Object change descriptions:
=====
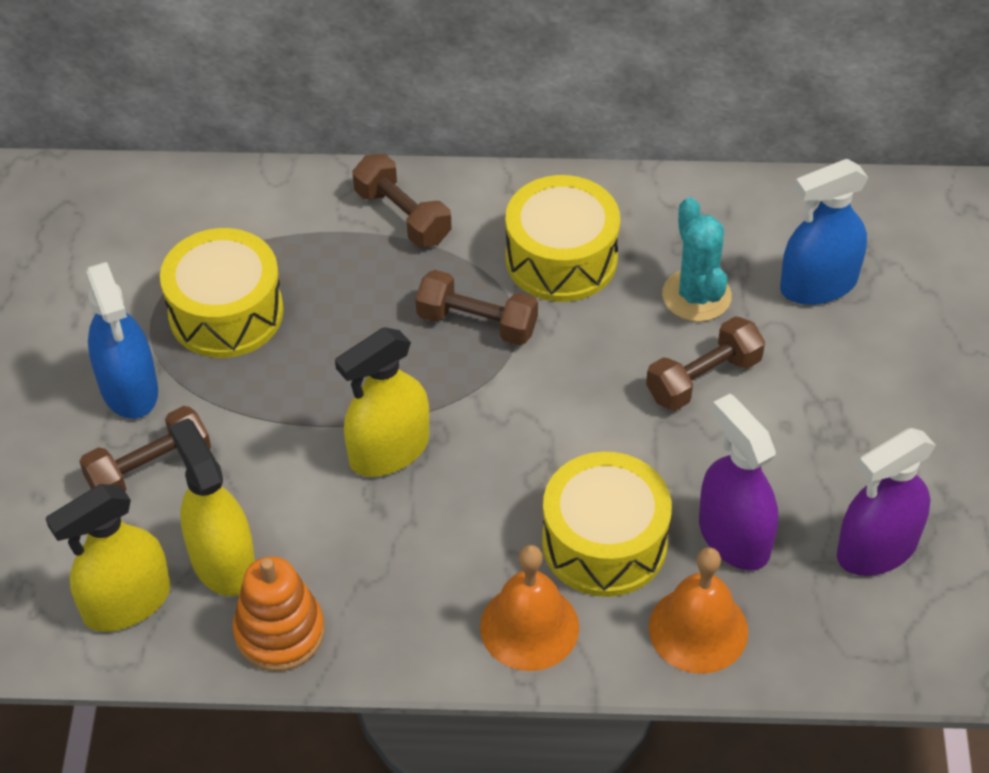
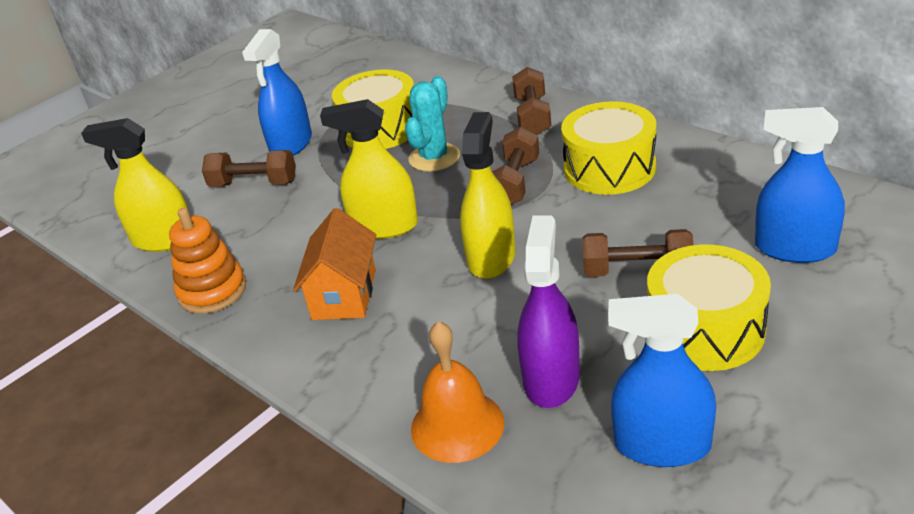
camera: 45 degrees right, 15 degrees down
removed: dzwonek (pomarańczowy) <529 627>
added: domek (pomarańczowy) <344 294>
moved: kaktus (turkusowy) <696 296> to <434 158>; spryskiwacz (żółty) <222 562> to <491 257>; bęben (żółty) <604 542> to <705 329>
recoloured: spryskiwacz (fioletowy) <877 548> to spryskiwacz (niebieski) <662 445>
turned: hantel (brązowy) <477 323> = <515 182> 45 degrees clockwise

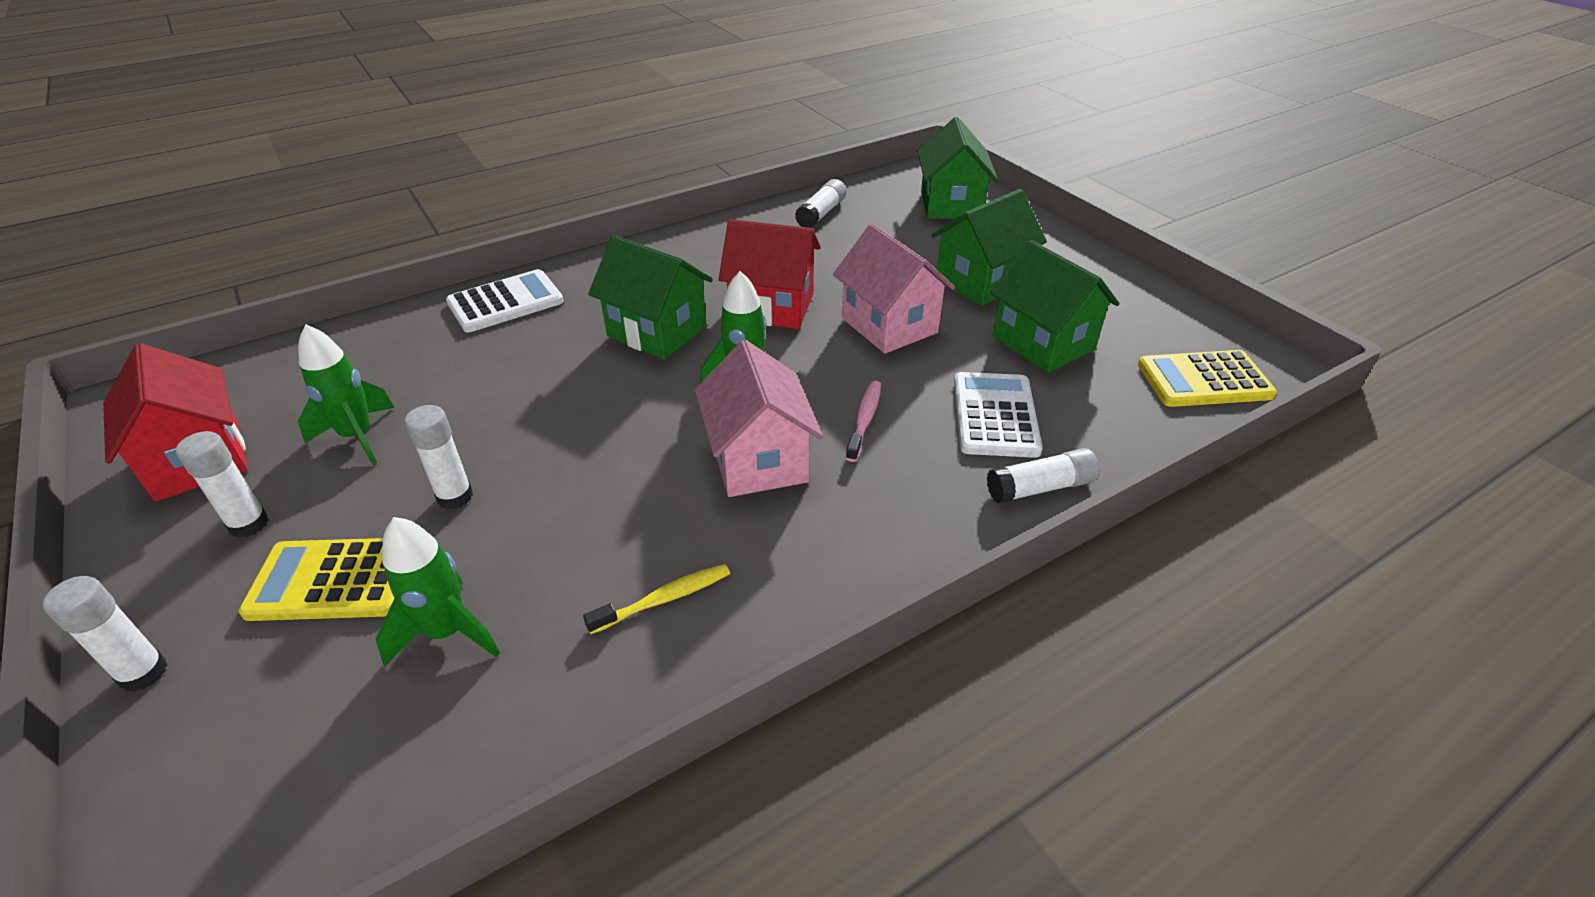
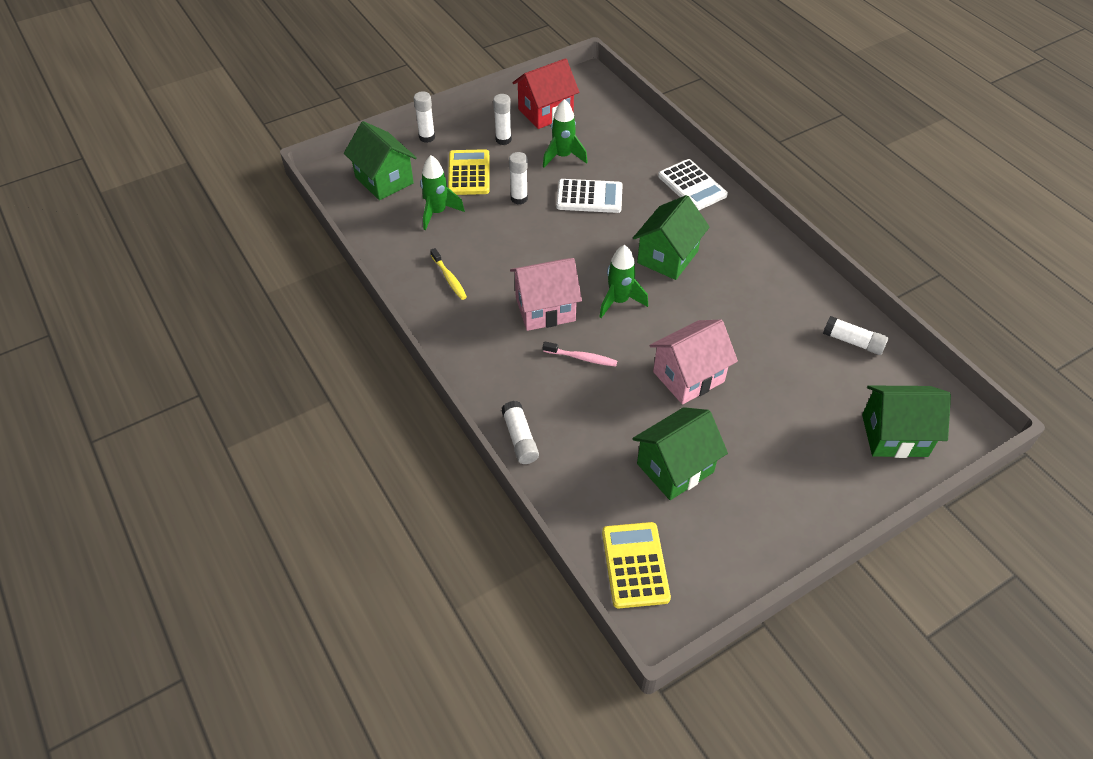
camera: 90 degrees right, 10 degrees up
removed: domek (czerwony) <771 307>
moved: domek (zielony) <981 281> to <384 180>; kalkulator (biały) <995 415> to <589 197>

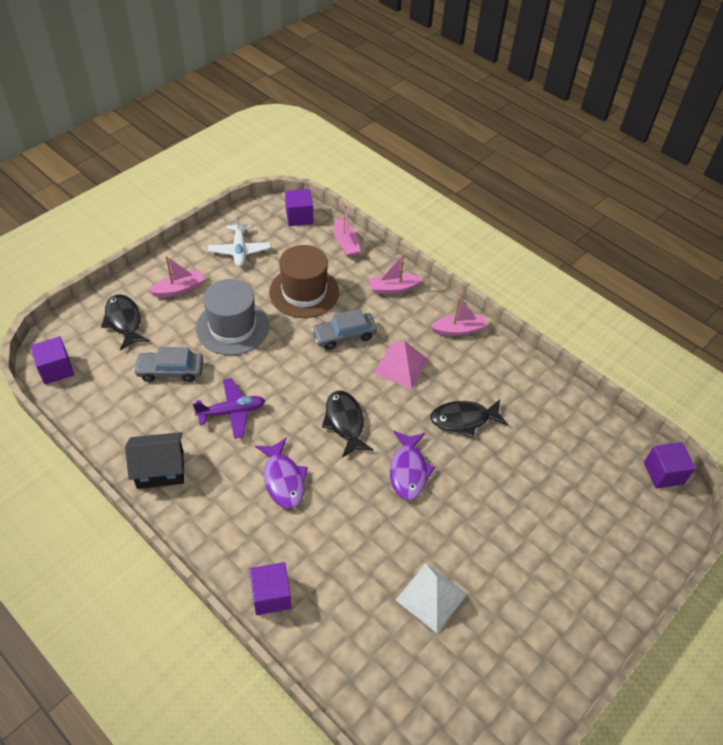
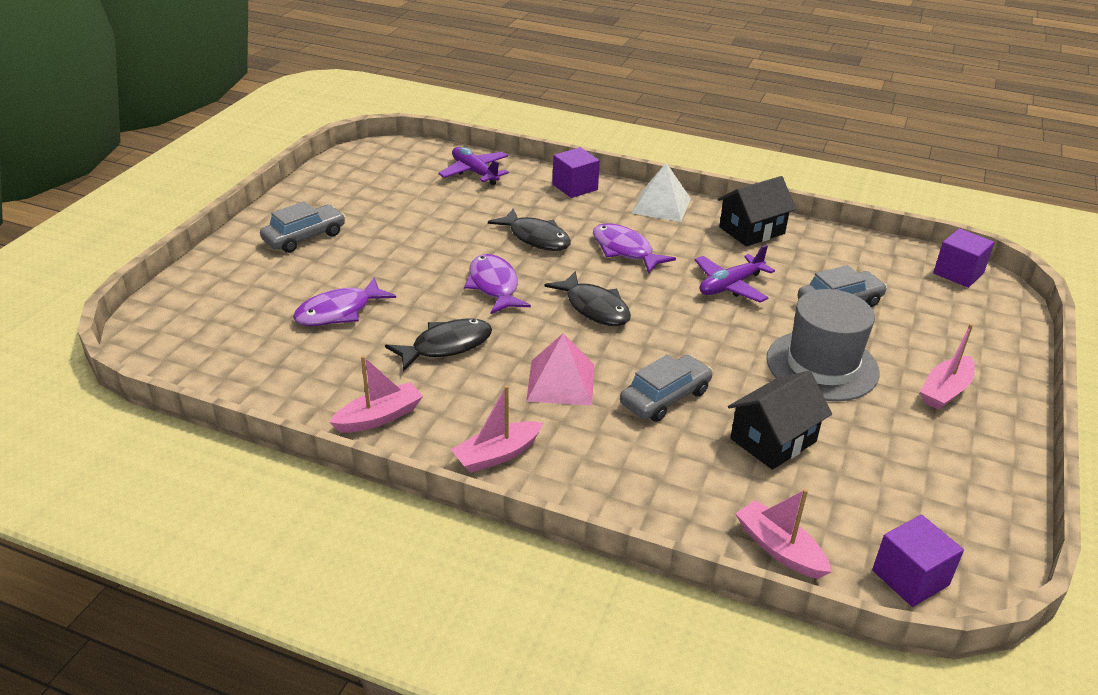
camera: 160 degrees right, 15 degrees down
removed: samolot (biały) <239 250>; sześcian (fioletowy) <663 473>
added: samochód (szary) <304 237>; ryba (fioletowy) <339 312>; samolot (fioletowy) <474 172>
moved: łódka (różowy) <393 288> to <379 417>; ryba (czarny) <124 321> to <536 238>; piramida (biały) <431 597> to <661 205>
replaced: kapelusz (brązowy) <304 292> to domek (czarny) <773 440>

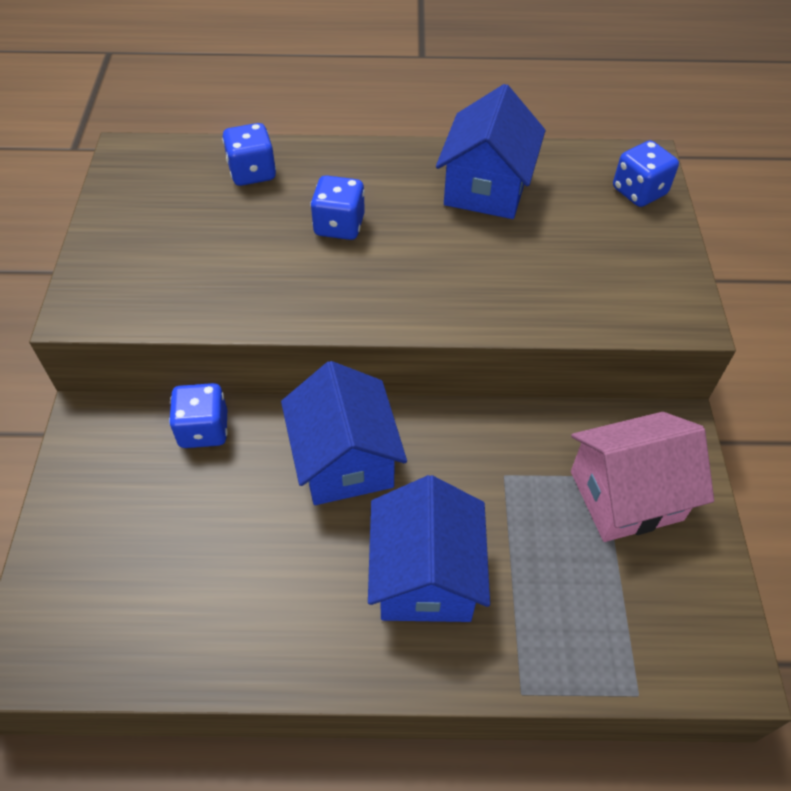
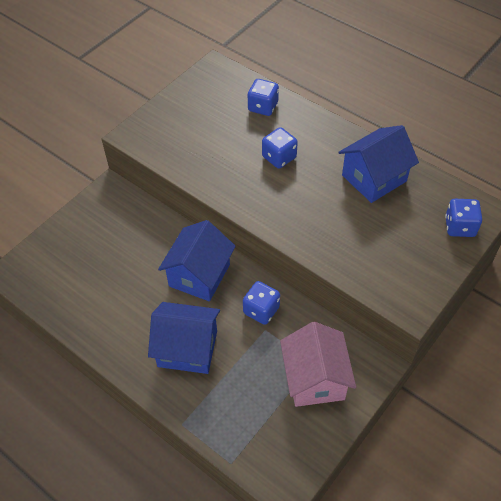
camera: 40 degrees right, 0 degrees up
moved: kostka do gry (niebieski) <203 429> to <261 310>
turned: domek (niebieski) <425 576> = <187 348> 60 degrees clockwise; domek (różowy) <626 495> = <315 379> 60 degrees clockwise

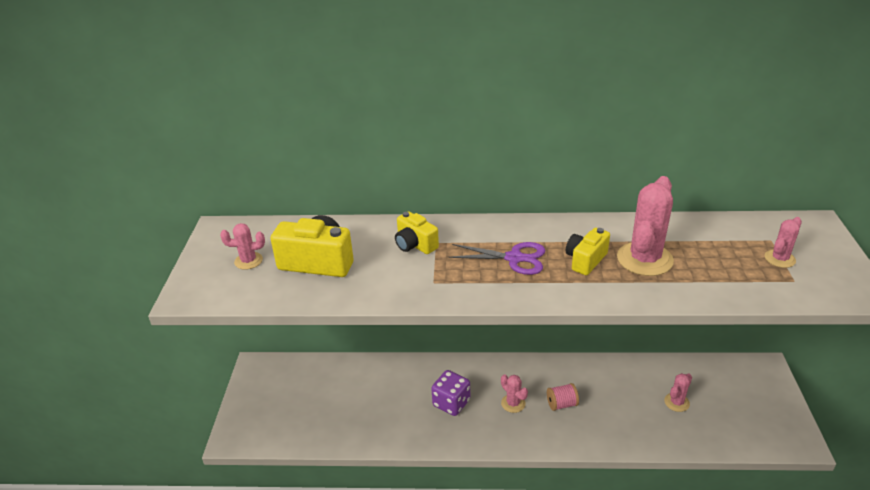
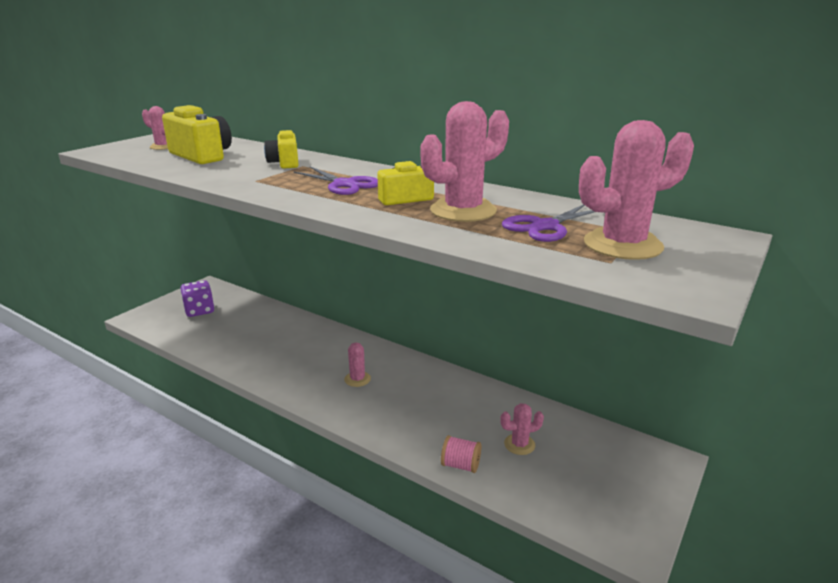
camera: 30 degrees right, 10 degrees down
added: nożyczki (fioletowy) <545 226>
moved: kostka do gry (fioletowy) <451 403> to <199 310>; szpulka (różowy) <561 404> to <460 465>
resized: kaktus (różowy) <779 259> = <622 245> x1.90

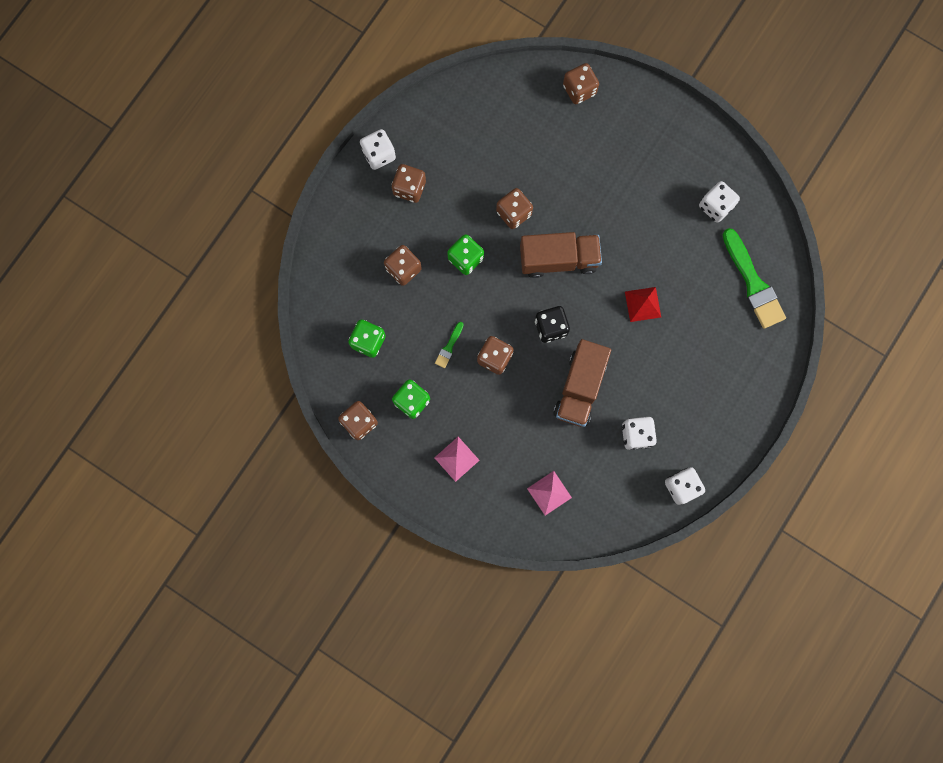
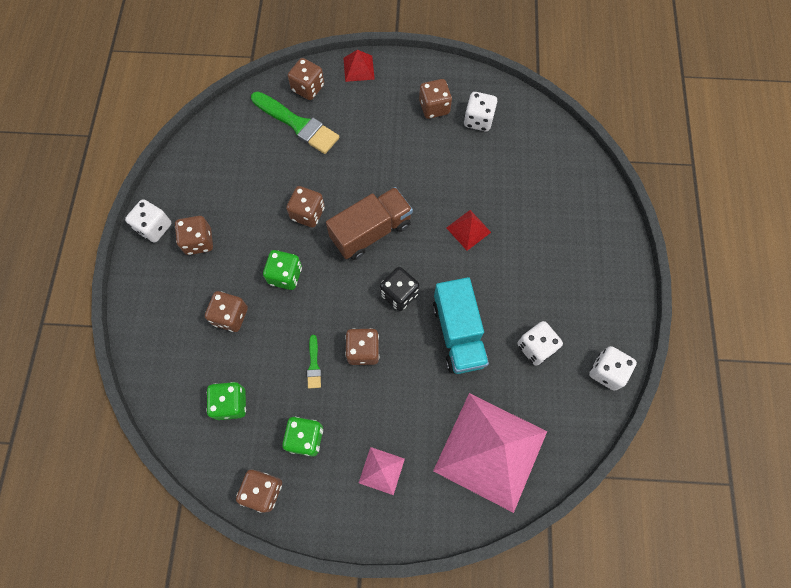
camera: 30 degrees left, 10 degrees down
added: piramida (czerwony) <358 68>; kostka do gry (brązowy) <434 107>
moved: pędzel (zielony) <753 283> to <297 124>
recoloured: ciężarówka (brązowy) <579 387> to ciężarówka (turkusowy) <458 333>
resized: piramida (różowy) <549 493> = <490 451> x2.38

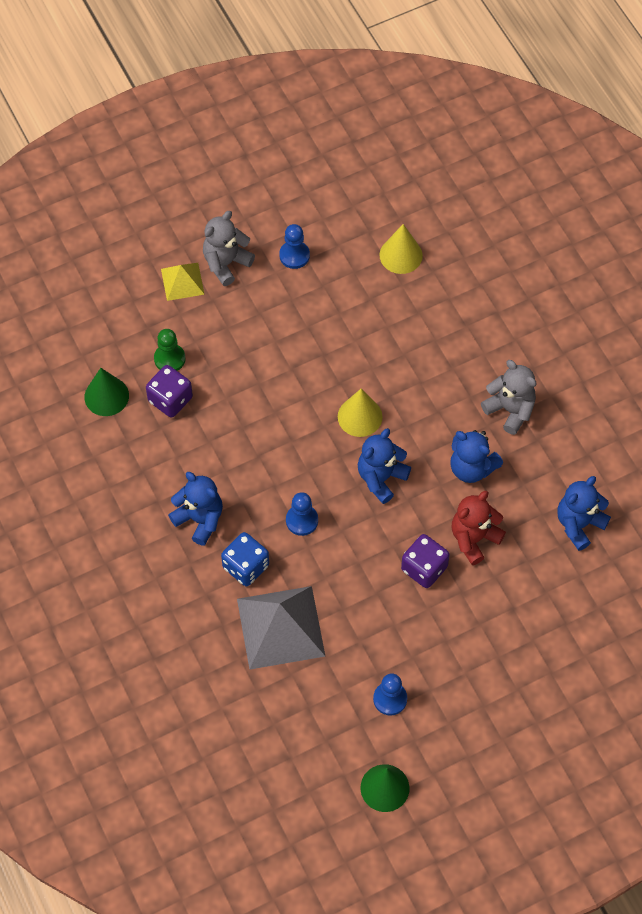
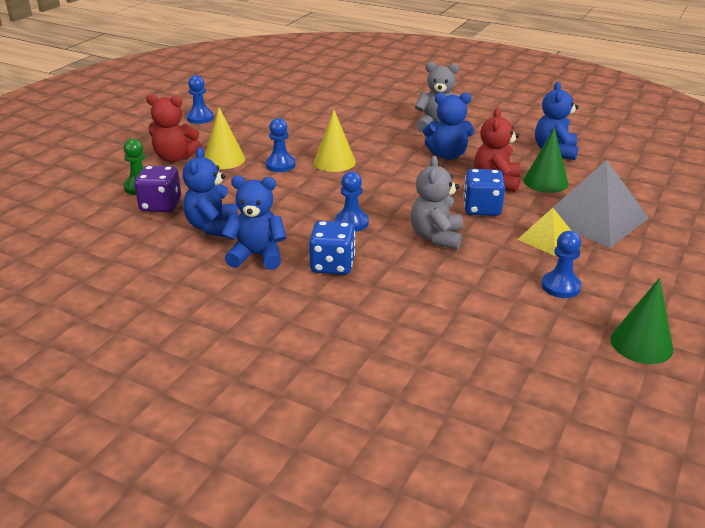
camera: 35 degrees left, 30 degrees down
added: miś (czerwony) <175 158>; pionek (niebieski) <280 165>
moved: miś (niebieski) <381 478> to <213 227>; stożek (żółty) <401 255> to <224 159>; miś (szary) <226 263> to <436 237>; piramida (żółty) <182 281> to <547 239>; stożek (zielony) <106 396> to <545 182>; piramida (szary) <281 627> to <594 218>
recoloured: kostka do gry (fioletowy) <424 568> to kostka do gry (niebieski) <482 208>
=====
- **GOAL OF THE EXERCISE**: Tally the lines in the entries above that hold the word "pomarańczowy". Reply with nothing but that count.

- **ANSWER SPACE**: 2